[Stored records]
----------
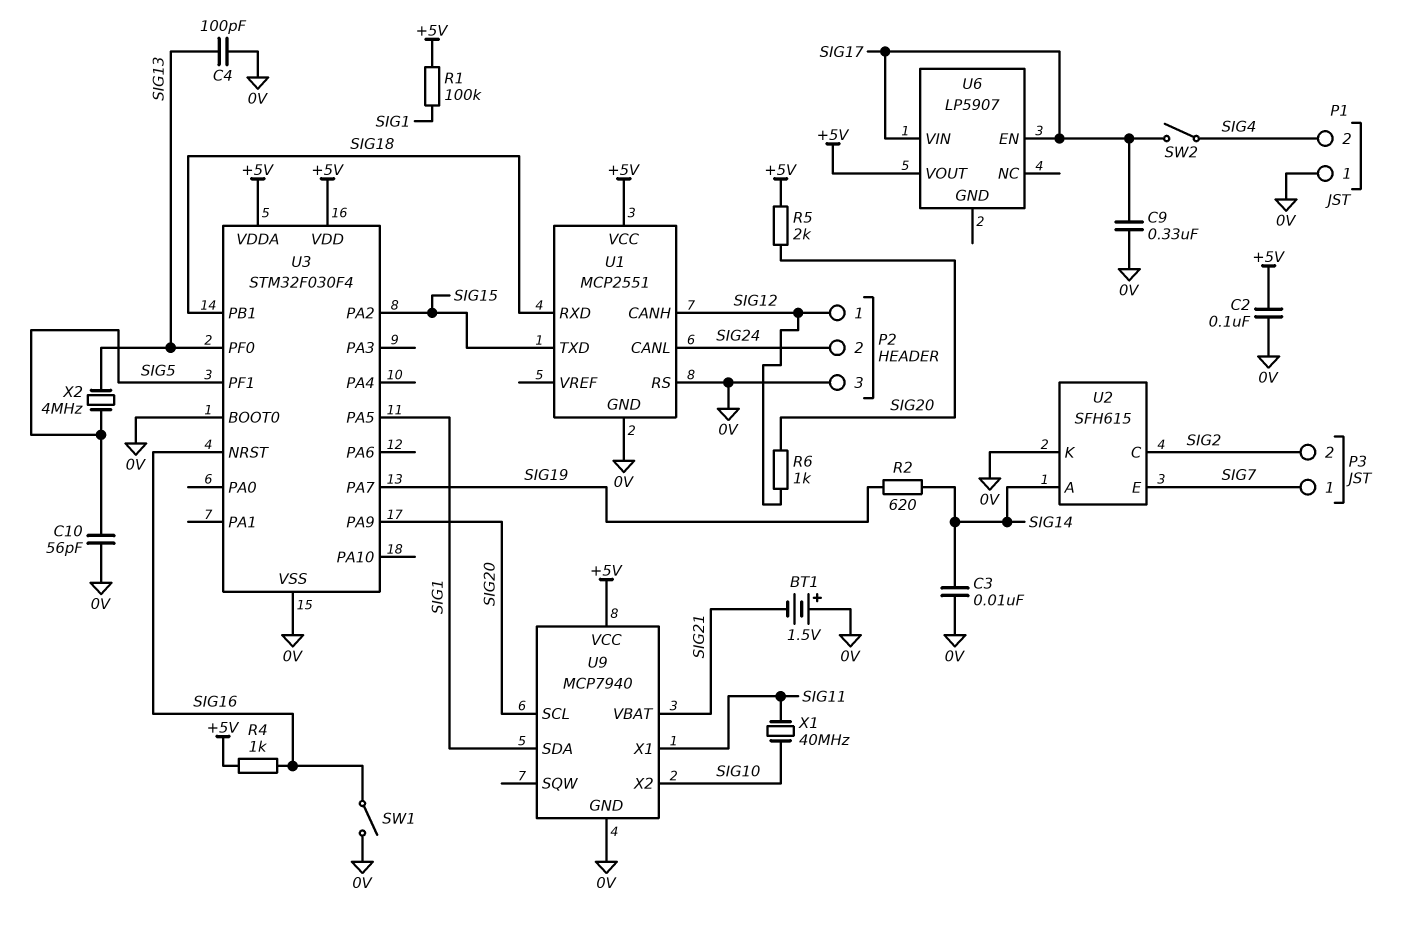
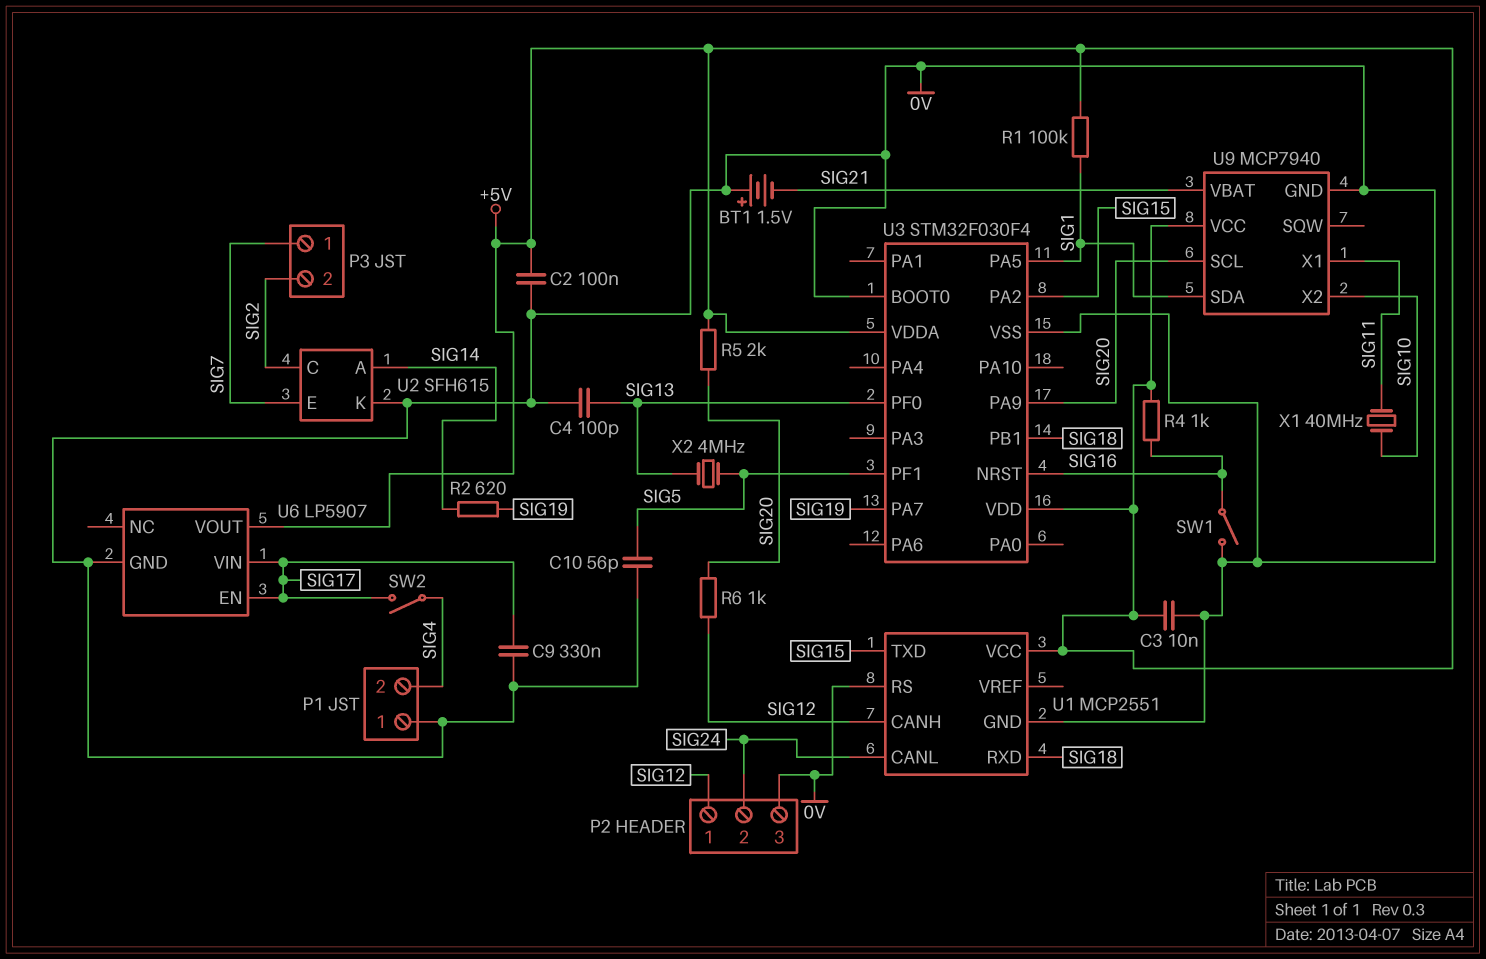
C3: 10nF (0V, SIG14) -> 10nF (+5V, 0V)
U6 pin GND: none -> 0V

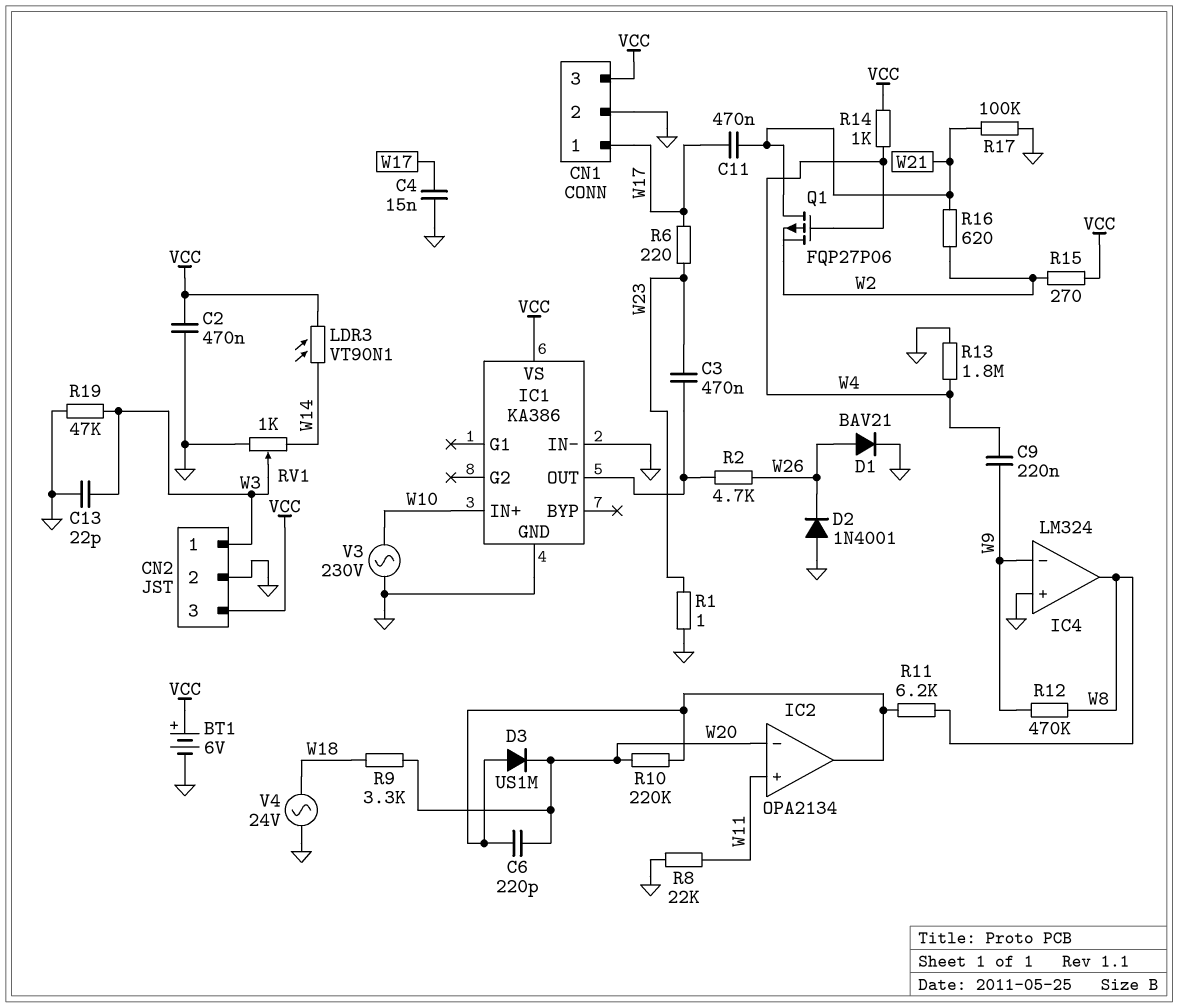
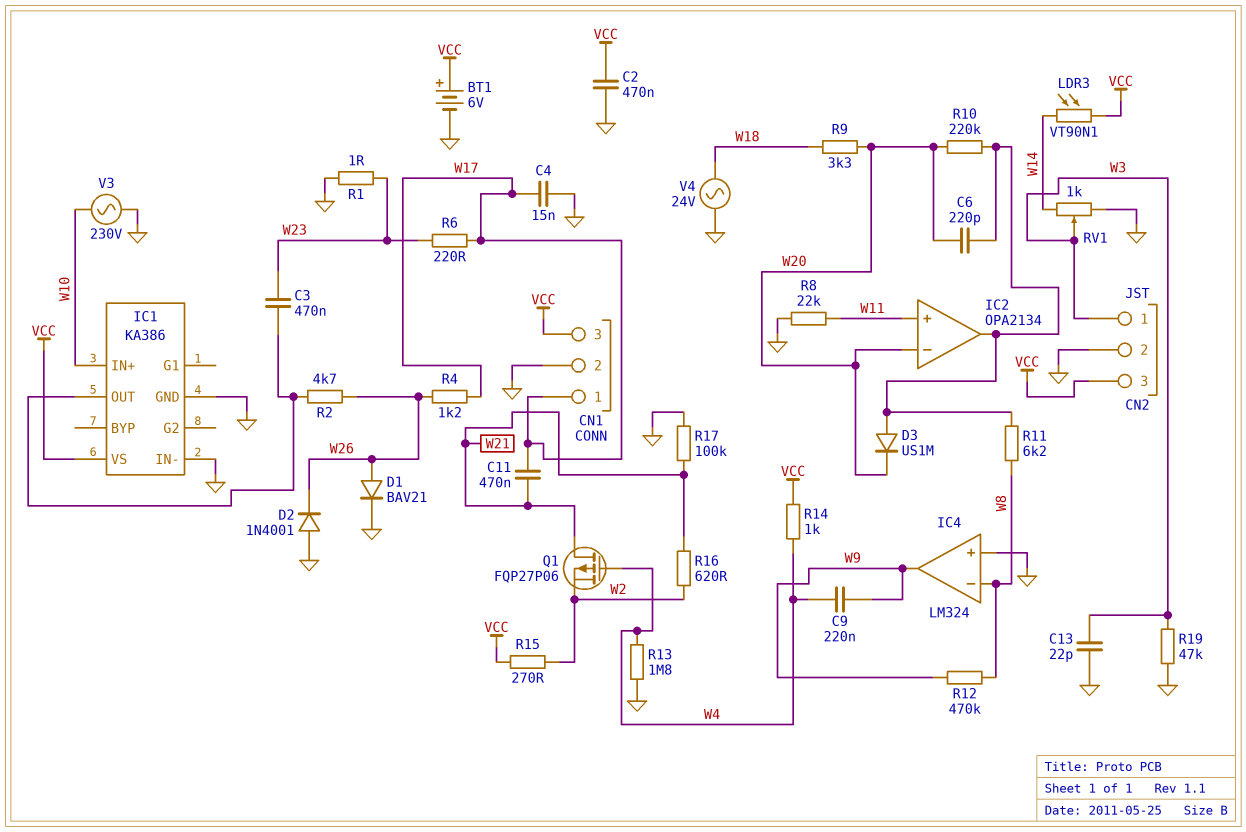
IC4 pin in-: W9 -> W8
IC4 pin out: W8 -> W9
R4: none -> 1.2k (W17, W26)

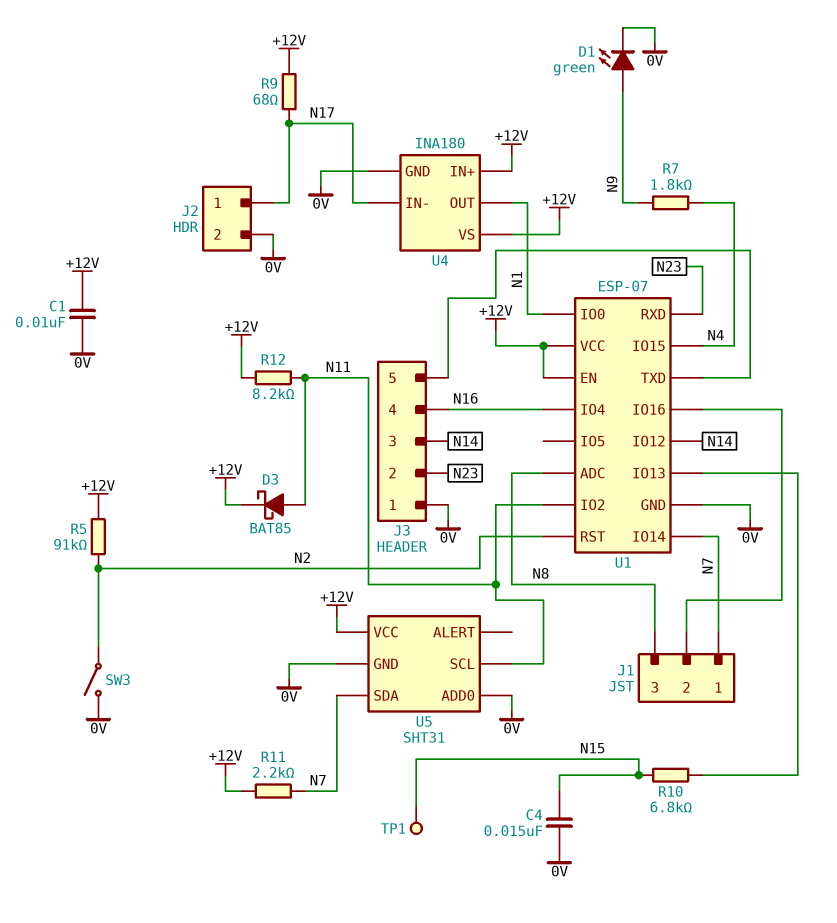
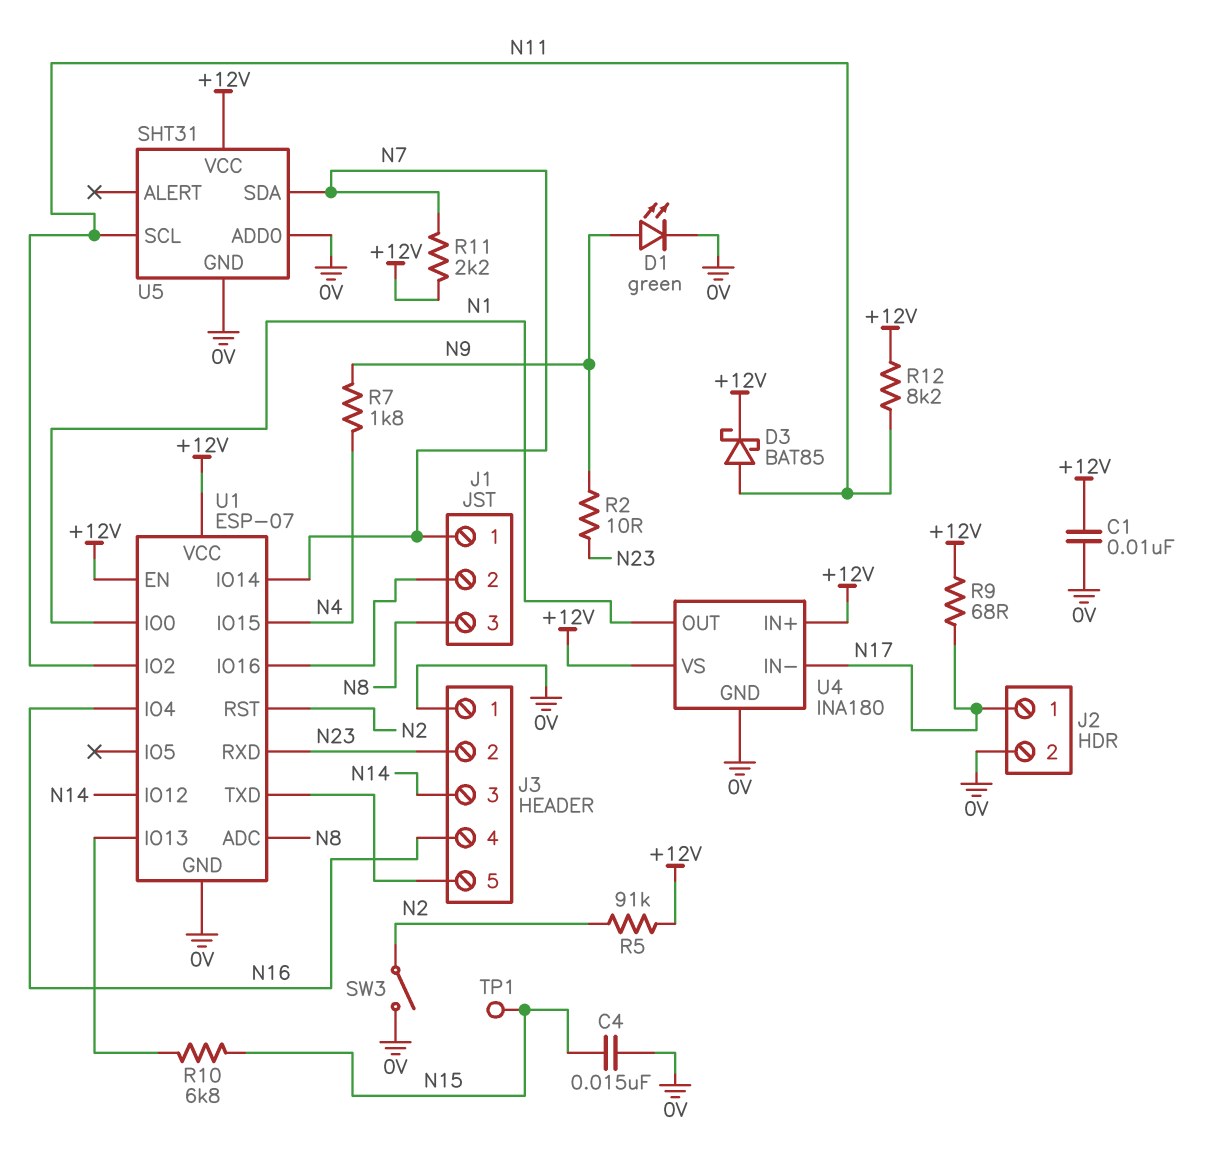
R2: none -> 10 (N9, N23)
----------
▶ **EXERCISE BRIEF**: Every record above must reappear exactly in the answer, minus its pictures.

▶ **ANSWER AREA**:
C3: 10nF (0V, SIG14) -> 10nF (+5V, 0V)
U6 pin GND: none -> 0V

IC4 pin in-: W9 -> W8
IC4 pin out: W8 -> W9
R4: none -> 1.2k (W17, W26)

R2: none -> 10 (N9, N23)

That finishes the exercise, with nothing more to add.